───── Record extracts ─────
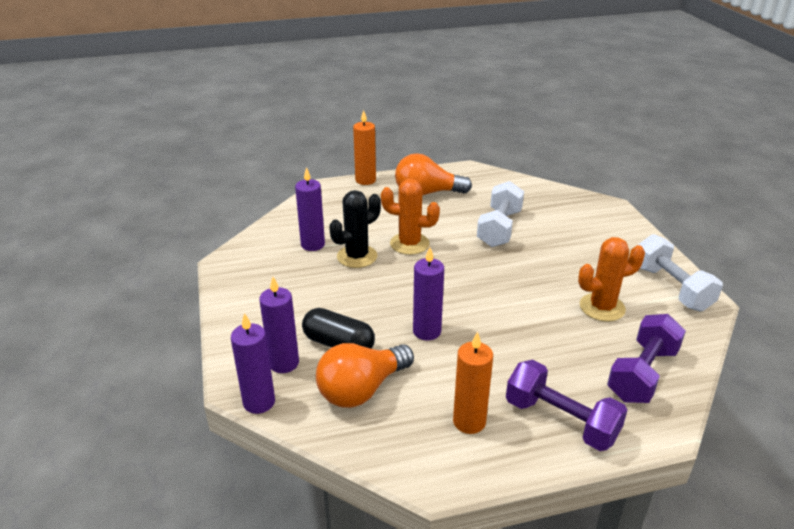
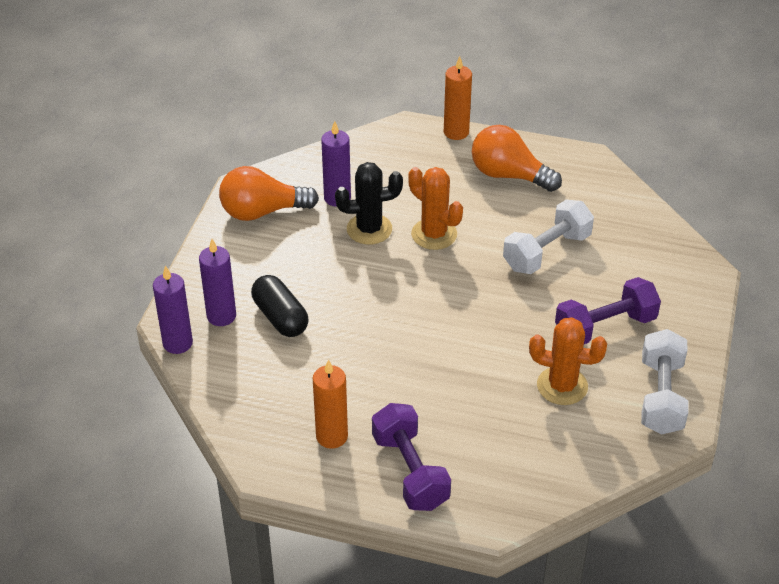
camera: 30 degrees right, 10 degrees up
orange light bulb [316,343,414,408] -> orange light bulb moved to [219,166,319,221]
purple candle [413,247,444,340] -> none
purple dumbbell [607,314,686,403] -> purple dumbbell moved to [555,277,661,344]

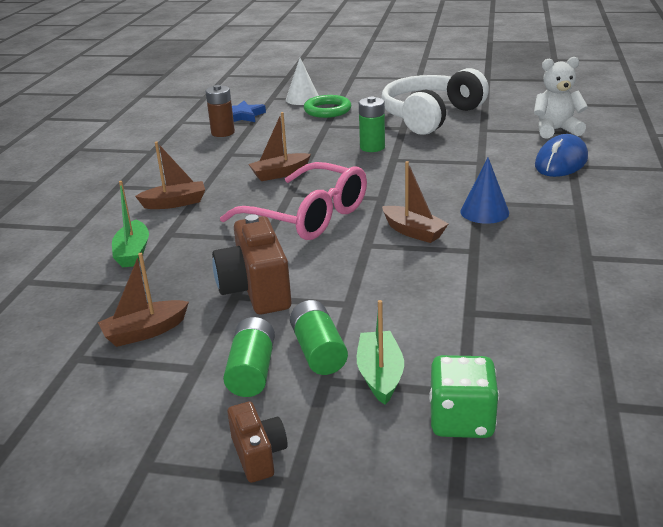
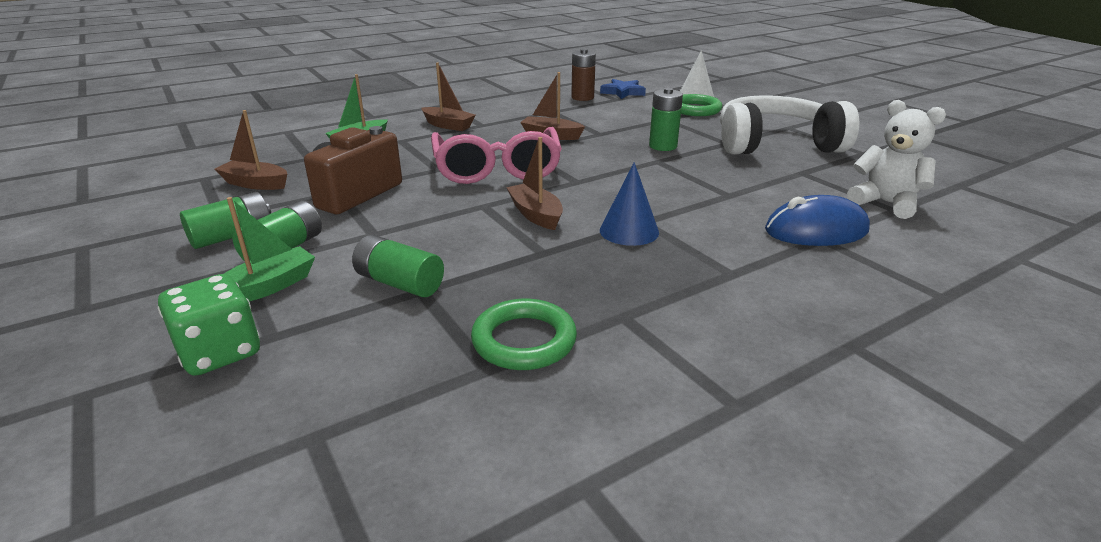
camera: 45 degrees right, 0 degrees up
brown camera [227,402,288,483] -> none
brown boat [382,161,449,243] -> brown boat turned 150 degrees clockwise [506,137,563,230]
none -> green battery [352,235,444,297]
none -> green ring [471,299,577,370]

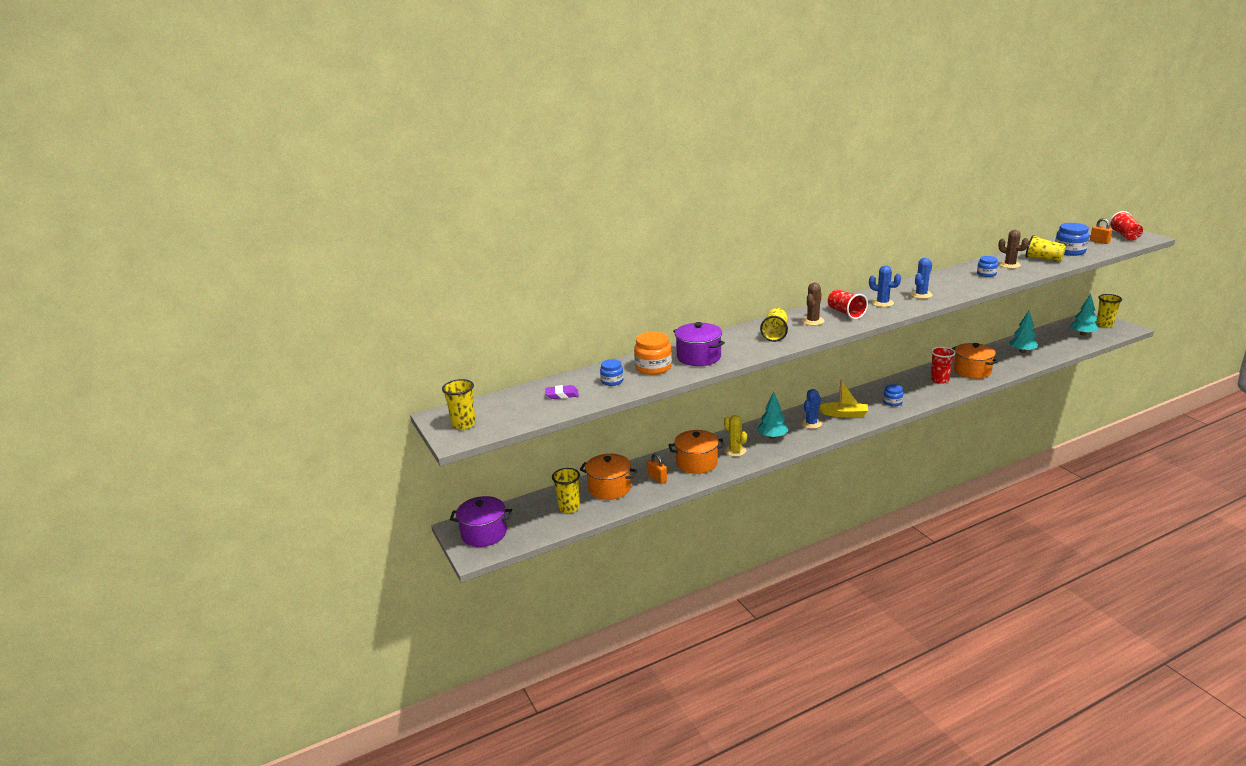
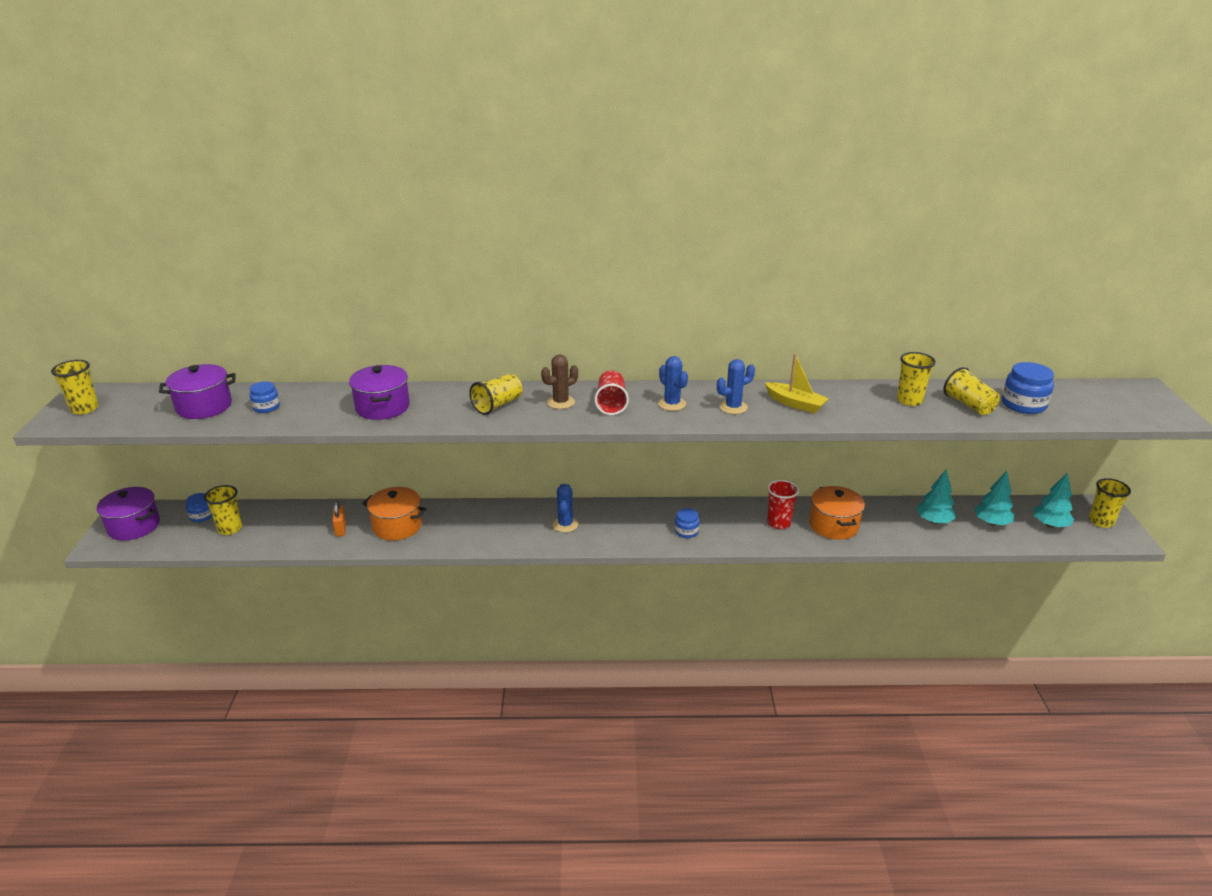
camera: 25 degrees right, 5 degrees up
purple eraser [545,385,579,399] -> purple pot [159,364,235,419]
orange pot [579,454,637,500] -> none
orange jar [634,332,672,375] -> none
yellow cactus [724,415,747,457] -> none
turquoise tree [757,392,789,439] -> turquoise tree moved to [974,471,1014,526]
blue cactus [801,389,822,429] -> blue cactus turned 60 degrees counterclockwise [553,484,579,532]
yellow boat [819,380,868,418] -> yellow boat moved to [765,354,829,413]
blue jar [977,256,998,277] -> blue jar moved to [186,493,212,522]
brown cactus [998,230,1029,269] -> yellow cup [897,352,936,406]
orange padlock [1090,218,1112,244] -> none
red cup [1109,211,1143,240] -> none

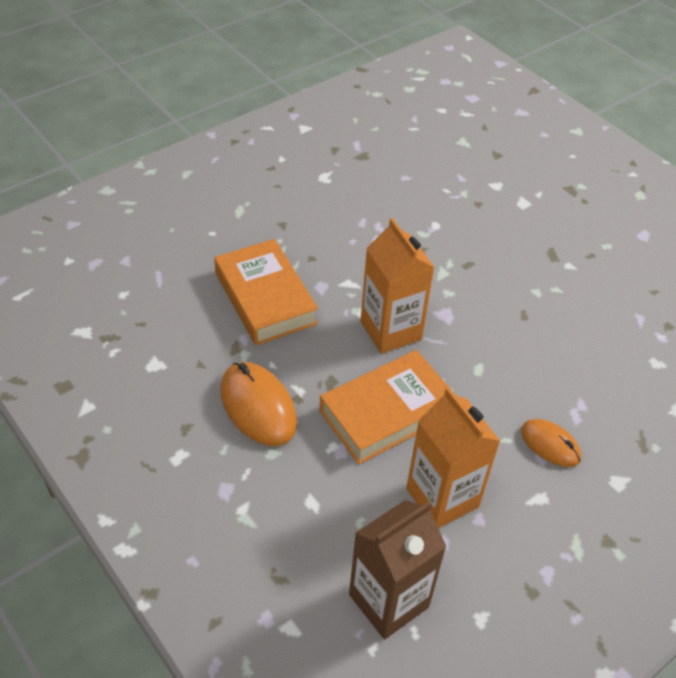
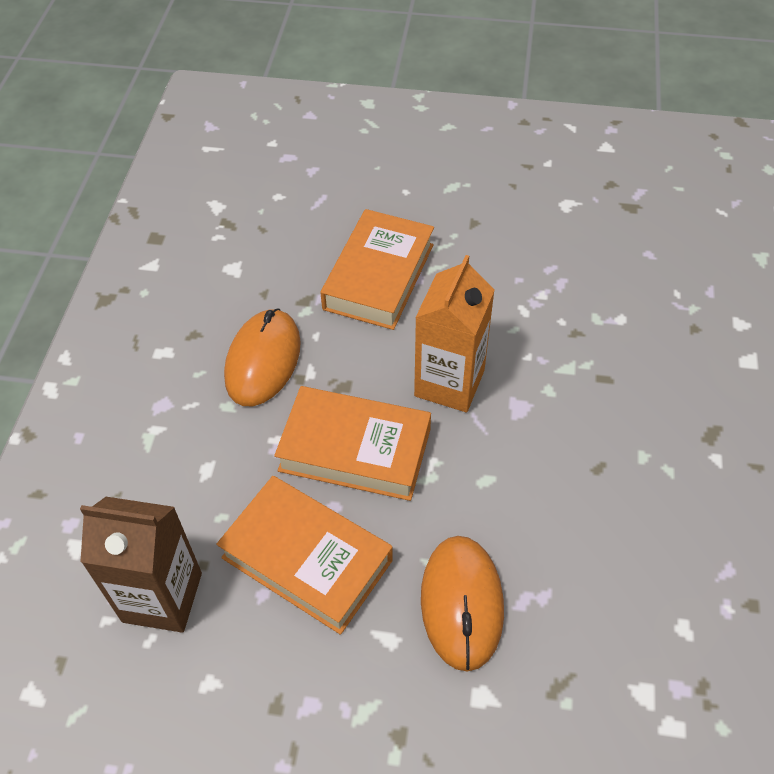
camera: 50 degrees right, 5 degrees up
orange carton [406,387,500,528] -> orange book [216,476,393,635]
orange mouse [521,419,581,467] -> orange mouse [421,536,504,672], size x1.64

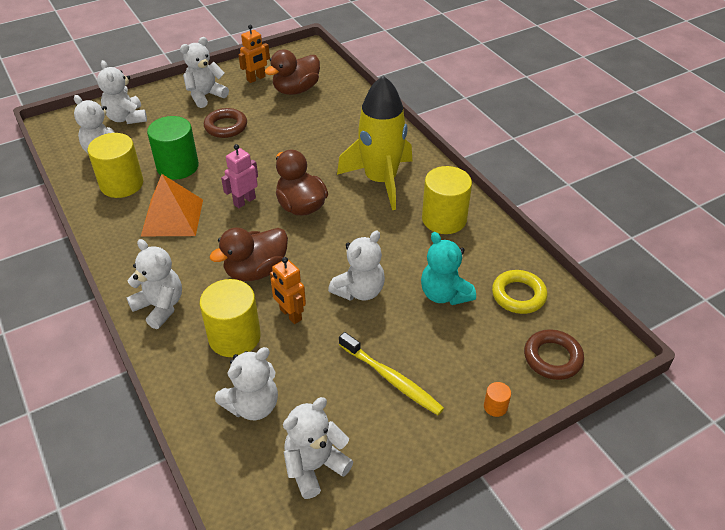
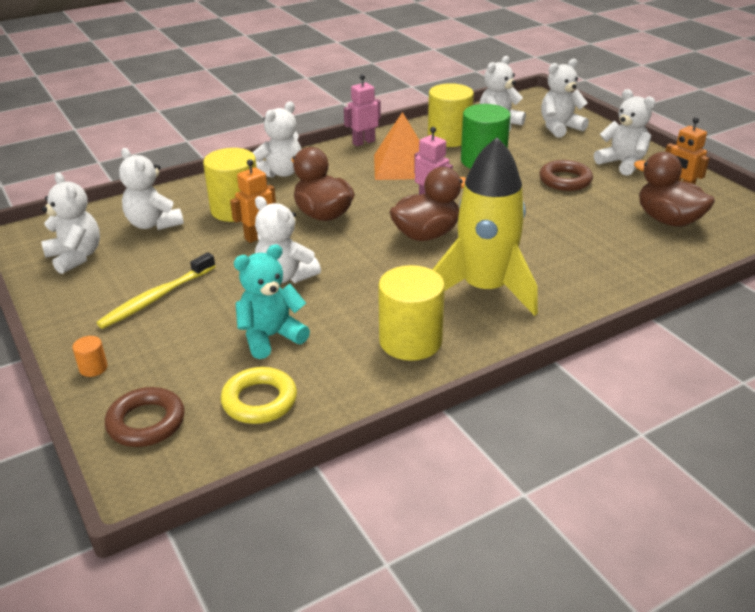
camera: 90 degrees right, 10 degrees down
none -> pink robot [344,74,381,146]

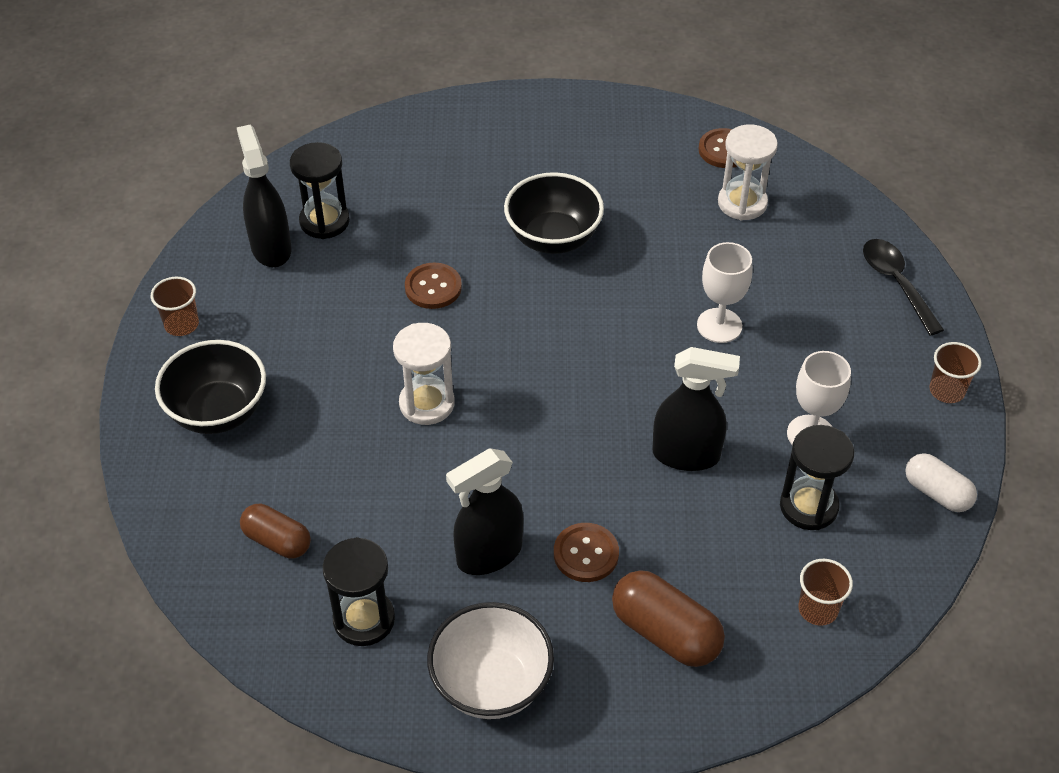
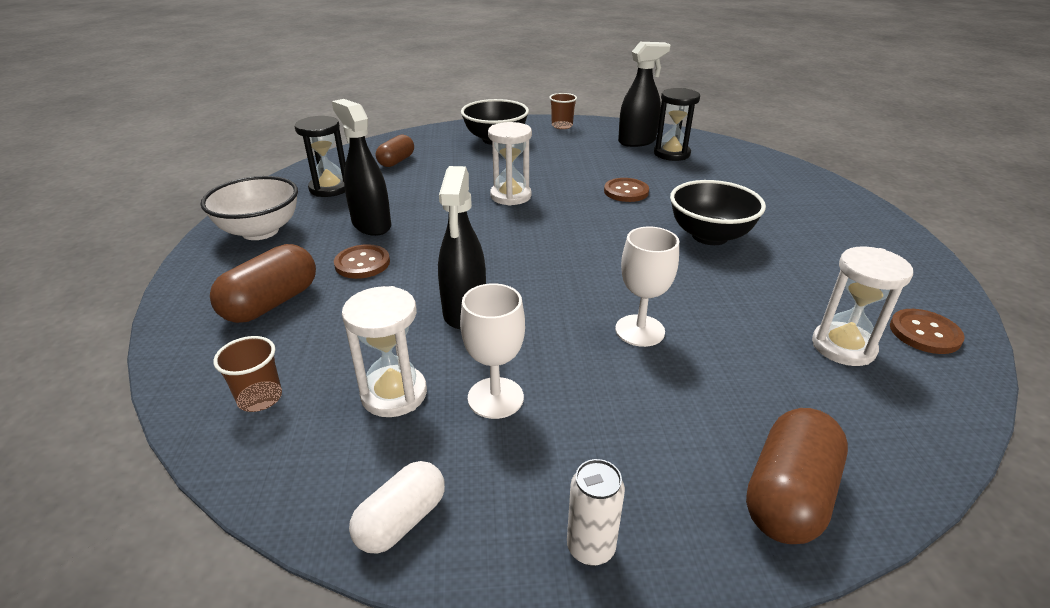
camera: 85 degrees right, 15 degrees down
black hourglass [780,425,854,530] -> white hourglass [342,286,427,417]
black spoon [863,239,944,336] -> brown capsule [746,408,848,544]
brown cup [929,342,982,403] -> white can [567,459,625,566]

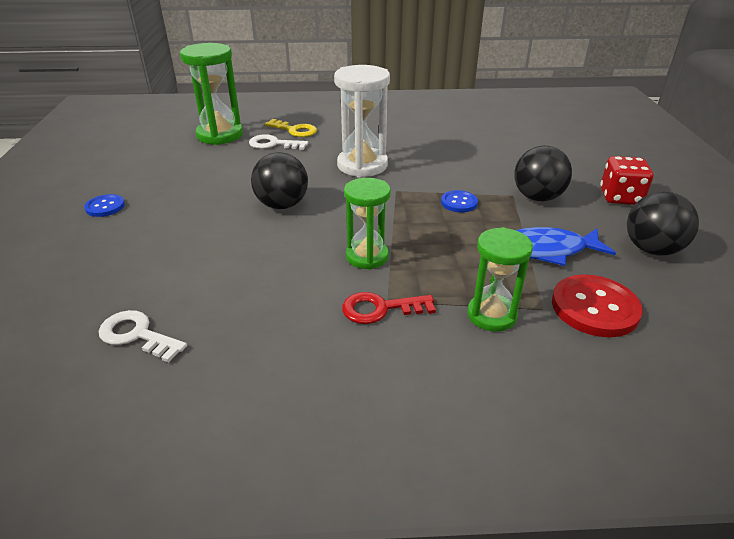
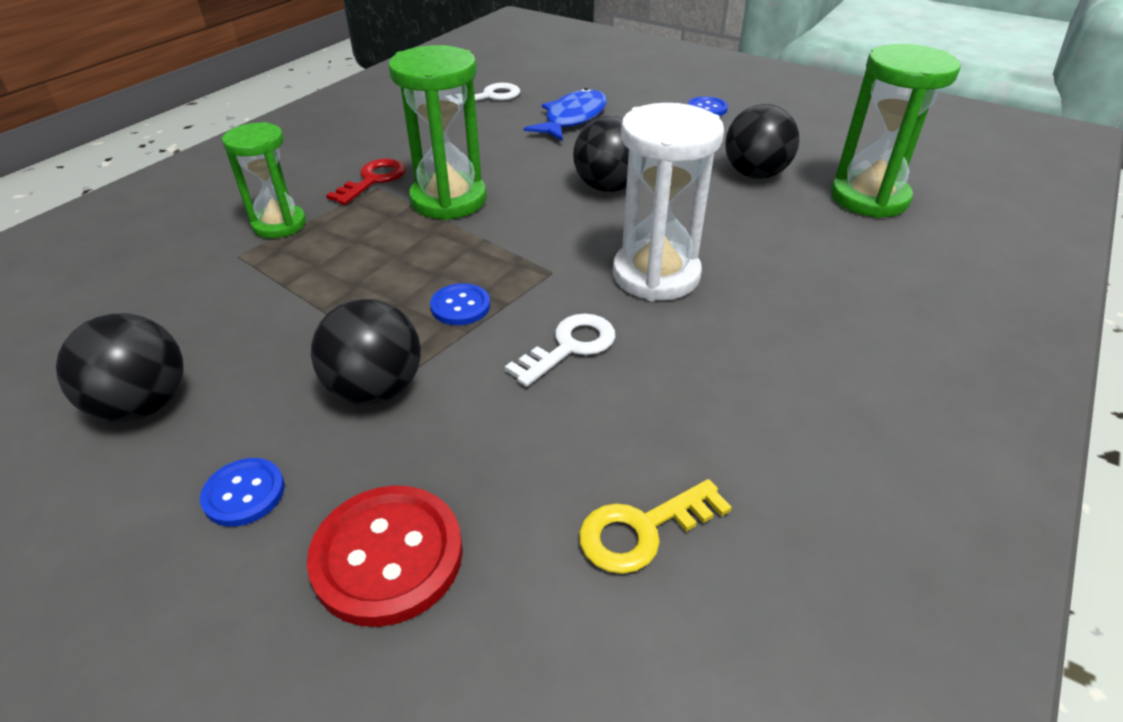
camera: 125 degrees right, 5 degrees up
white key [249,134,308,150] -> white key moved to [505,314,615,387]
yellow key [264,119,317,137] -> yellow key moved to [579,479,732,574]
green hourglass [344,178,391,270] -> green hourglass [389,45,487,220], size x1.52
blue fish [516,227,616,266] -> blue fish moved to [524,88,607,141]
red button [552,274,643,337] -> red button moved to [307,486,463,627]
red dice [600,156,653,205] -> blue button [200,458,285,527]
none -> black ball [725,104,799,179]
─────
◆ **What this task involves**
Repeat the material above word for word and skip every image in it.

◆ **Task response**
camera: 30 degrees right, 10 degrees up
orange light bulb [316,343,414,408] -> orange light bulb moved to [219,166,319,221]
purple candle [413,247,444,340] -> none
purple dumbbell [607,314,686,403] -> purple dumbbell moved to [555,277,661,344]

camera: 45 degrees right, 0 degrees up
brown camera [227,402,288,483] -> none
brown boat [382,161,449,243] -> brown boat turned 150 degrees clockwise [506,137,563,230]
none -> green battery [352,235,444,297]
none -> green ring [471,299,577,370]

camera: 25 degrees right, 5 degrees up
purple eraser [545,385,579,399] -> purple pot [159,364,235,419]
orange pot [579,454,637,500] -> none
orange jar [634,332,672,375] -> none
yellow cactus [724,415,747,457] -> none
turquoise tree [757,392,789,439] -> turquoise tree moved to [974,471,1014,526]
blue cactus [801,389,822,429] -> blue cactus turned 60 degrees counterclockwise [553,484,579,532]
yellow boat [819,380,868,418] -> yellow boat moved to [765,354,829,413]
blue jar [977,256,998,277] -> blue jar moved to [186,493,212,522]
brown cactus [998,230,1029,269] -> yellow cup [897,352,936,406]
orange padlock [1090,218,1112,244] -> none
red cup [1109,211,1143,240] -> none

camera: 50 degrees right, 5 degrees up
orange carton [406,387,500,528] -> orange book [216,476,393,635]
orange mouse [521,419,581,467] -> orange mouse [421,536,504,672], size x1.64

camera: 90 degrees right, 10 degrees down
none -> pink robot [344,74,381,146]

camera: 85 degrees right, 15 degrees down
black hourglass [780,425,854,530] -> white hourglass [342,286,427,417]
black spoon [863,239,944,336] -> brown capsule [746,408,848,544]
brown cup [929,342,982,403] -> white can [567,459,625,566]

camera: 125 degrees right, 5 degrees up
white key [249,134,308,150] -> white key moved to [505,314,615,387]
yellow key [264,119,317,137] -> yellow key moved to [579,479,732,574]
green hourglass [344,178,391,270] -> green hourglass [389,45,487,220], size x1.52
blue fish [516,227,616,266] -> blue fish moved to [524,88,607,141]
red button [552,274,643,337] -> red button moved to [307,486,463,627]
red dice [600,156,653,205] -> blue button [200,458,285,527]
none -> black ball [725,104,799,179]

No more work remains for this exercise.